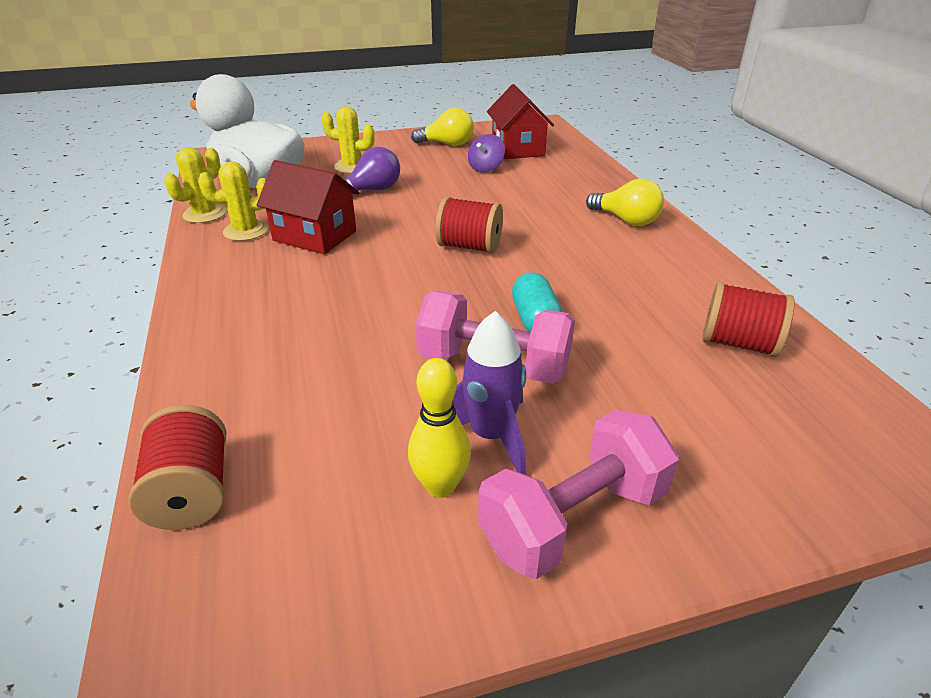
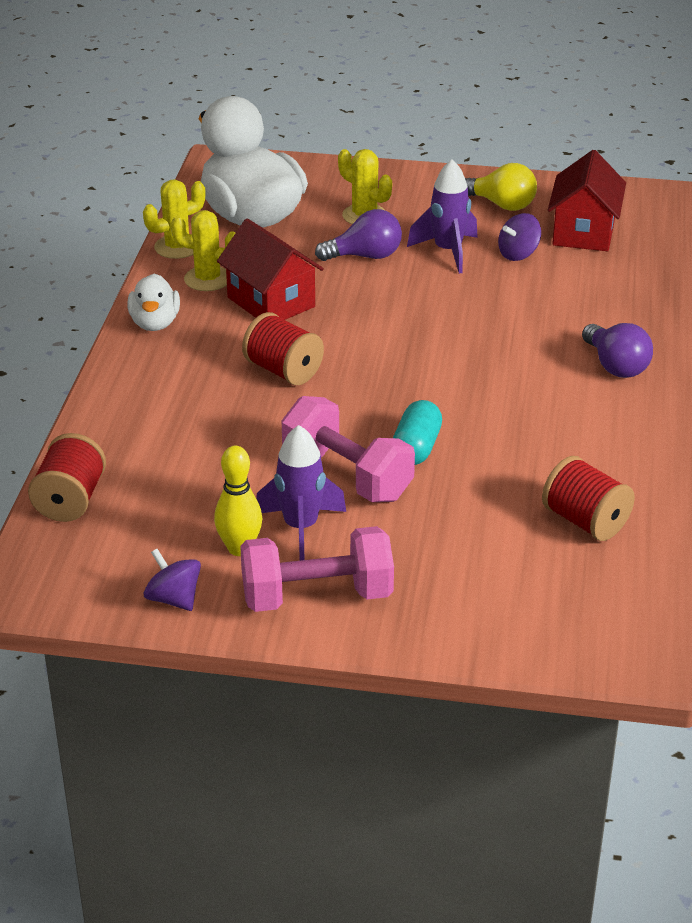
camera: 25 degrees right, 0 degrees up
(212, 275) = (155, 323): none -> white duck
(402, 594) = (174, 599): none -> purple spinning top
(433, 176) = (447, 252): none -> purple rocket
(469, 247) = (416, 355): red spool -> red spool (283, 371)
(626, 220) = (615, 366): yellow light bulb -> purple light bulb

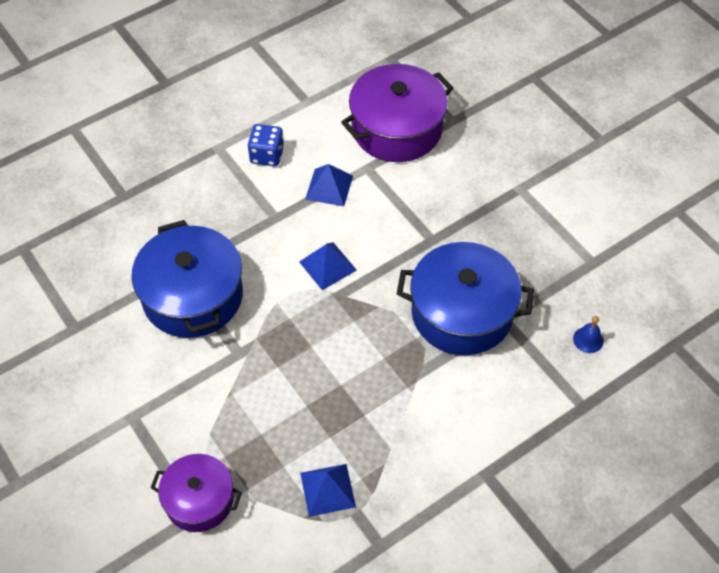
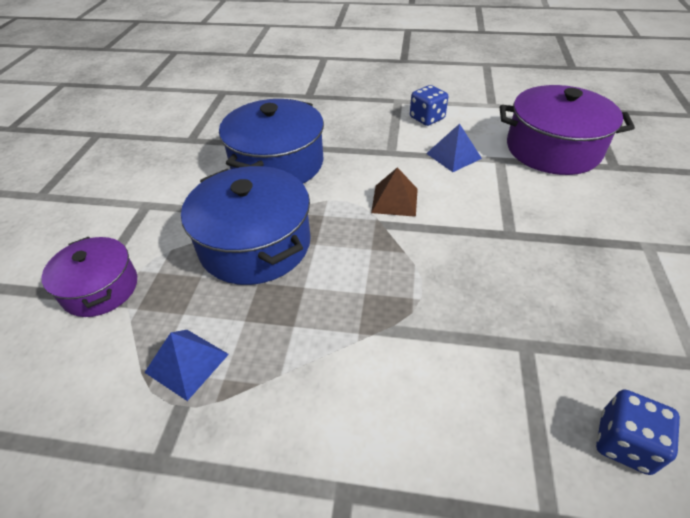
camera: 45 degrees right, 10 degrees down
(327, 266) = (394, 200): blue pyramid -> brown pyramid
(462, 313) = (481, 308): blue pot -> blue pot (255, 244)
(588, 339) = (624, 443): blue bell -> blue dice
_ _ _
→ **Your task**
Return each line of the data, keeping its wording exact and omitting pictures.

→ **Exercise solution**
camera: 25 degrees right, 0 degrees up
(212, 275) = (155, 323): none -> white duck
(402, 594) = (174, 599): none -> purple spinning top
(433, 176) = (447, 252): none -> purple rocket
(469, 247) = (416, 355): red spool -> red spool (283, 371)
(626, 220) = (615, 366): yellow light bulb -> purple light bulb

camera: 45 degrees right, 10 degrees down
(327, 266) = (394, 200): blue pyramid -> brown pyramid
(462, 313) = (481, 308): blue pot -> blue pot (255, 244)
(588, 339) = (624, 443): blue bell -> blue dice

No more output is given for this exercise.